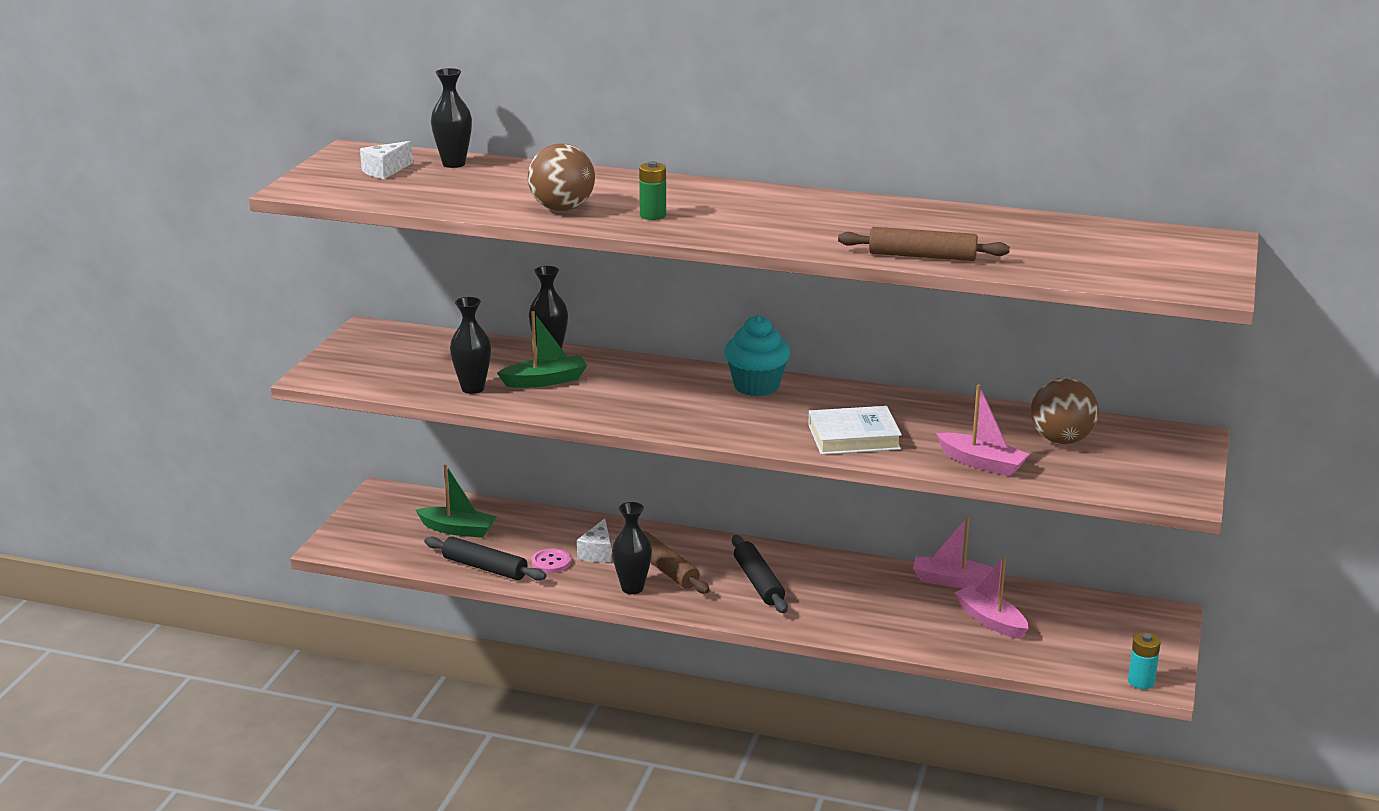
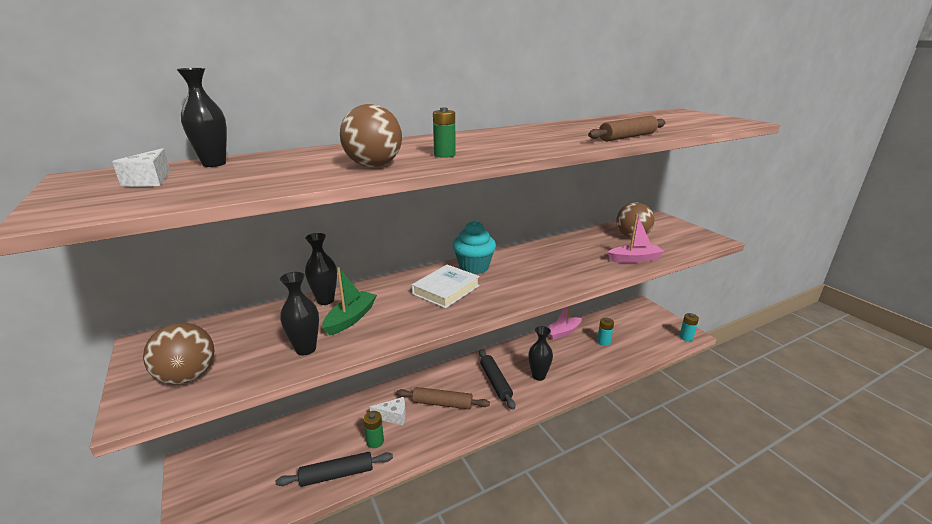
camera: 45 degrees left, 0 degrees up
(368, 369) = (188, 376): none -> brown ball
(458, 530) = (284, 457): green boat -> none
(551, 562) = (375, 441): pink button -> green battery
(597, 552) = (393, 416): white cheese -> white cheese turned 60 degrees counterclockwise
(632, 588) = (443, 427): black vase -> black vase (538, 376)
(758, 582) = (495, 382): black rolling pin -> black rolling pin turned 45 degrees clockwise
(854, 437) = (566, 272): white book -> white book (446, 290)
(991, 620) = (603, 342): pink boat -> turquoise battery

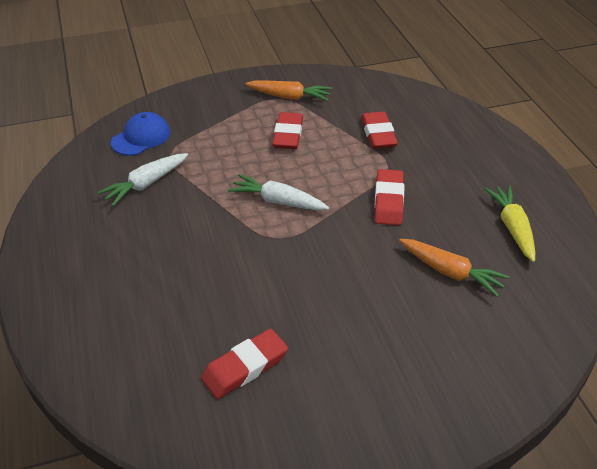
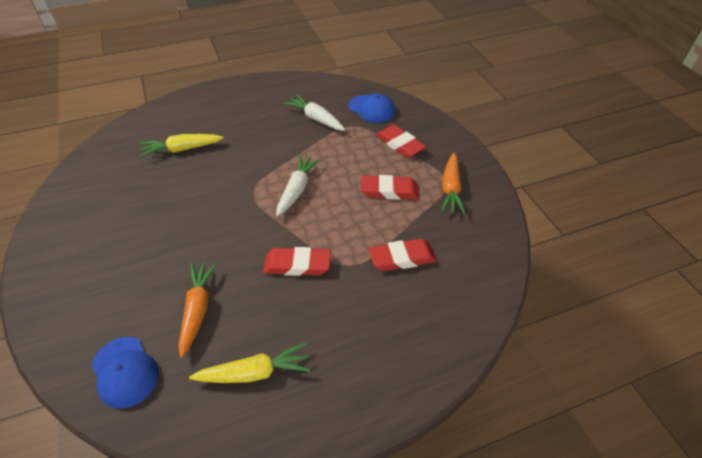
camera: 85 degrees right, 5 degrees up
(178, 317) = (182, 149): none -> yellow carrot
(245, 367) = (131, 183): red eraser -> red eraser (399, 144)
(450, 272) = (198, 309): orange carrot -> orange carrot turned 150 degrees clockwise
(531, 321) = (125, 372): none -> blue cap

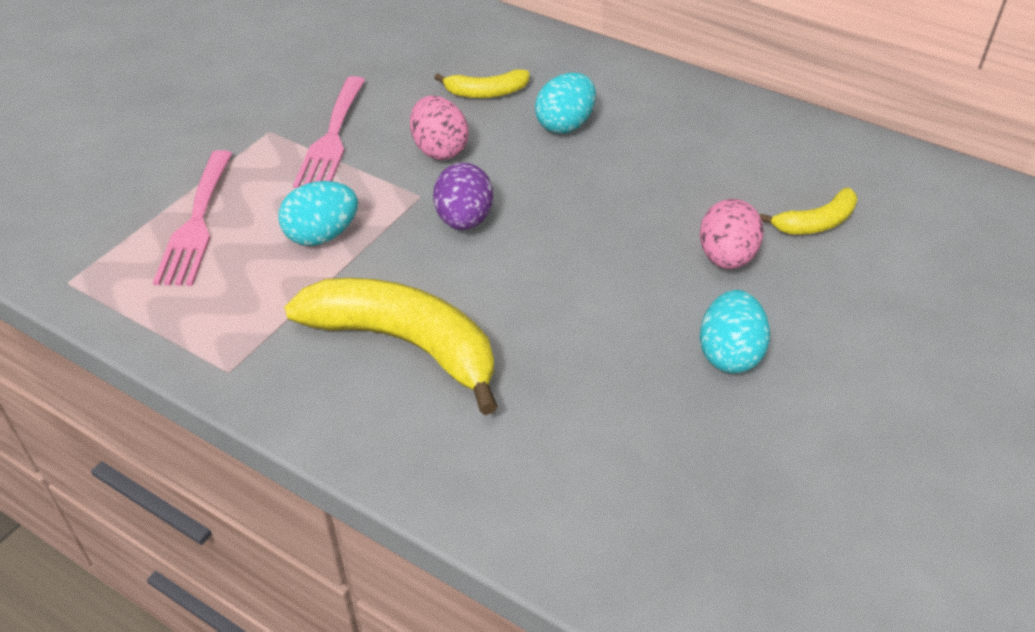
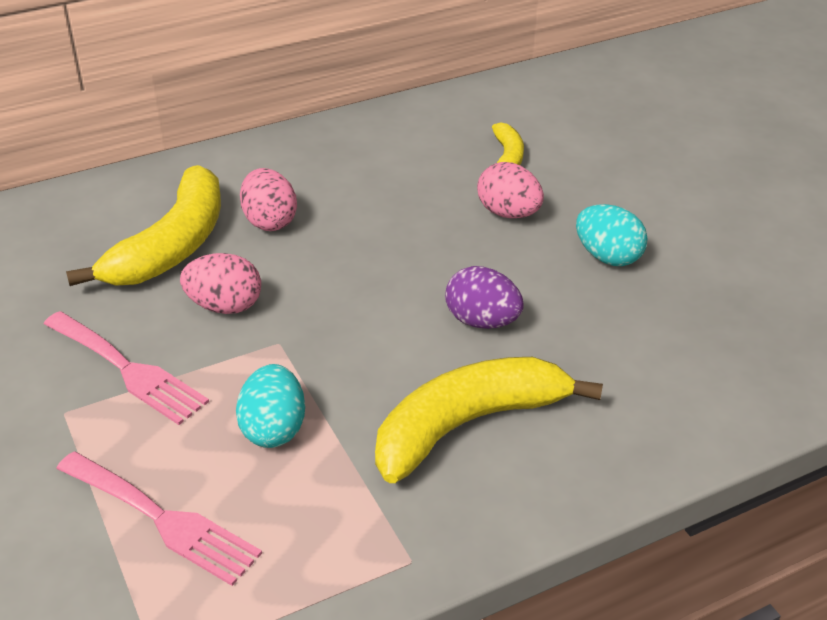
camera: 60 degrees left, 5 degrees down
(464, 220) = (339, 329): purple egg -> purple egg (482, 321)
(486, 92) = (172, 245): yellow banana -> yellow banana, size x2.00
(565, 125) = (269, 221): turquoise egg -> pink egg

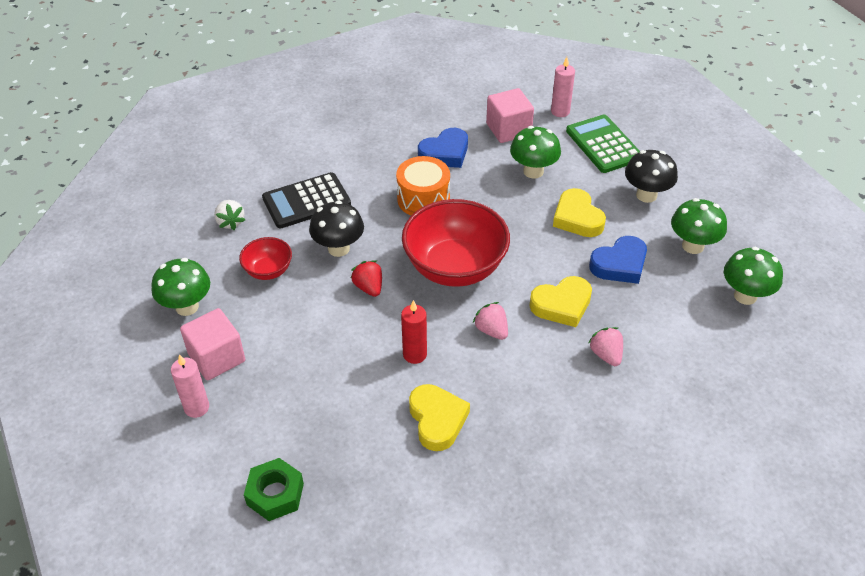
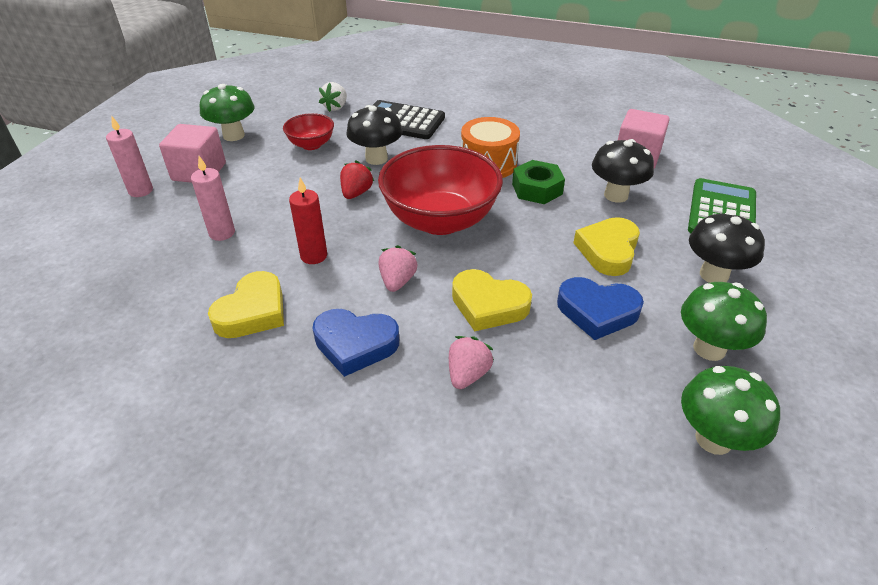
camera: 45 degrees right, 5 degrees down
(275, 494) = (84, 273): green nut -> green nut (537, 189)
(445, 153) = (553, 145): blue heart -> blue heart (355, 344)
(533, 171) = (616, 195): green mushroom -> black mushroom
(560, 111) = (709, 168): pink candle -> pink candle (222, 233)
::::
Retype, without changes, the lines from the line holding "(533, 171) = (616, 195): green" to the end of the data, both ends included.

(533, 171) = (616, 195): green mushroom -> black mushroom
(560, 111) = (709, 168): pink candle -> pink candle (222, 233)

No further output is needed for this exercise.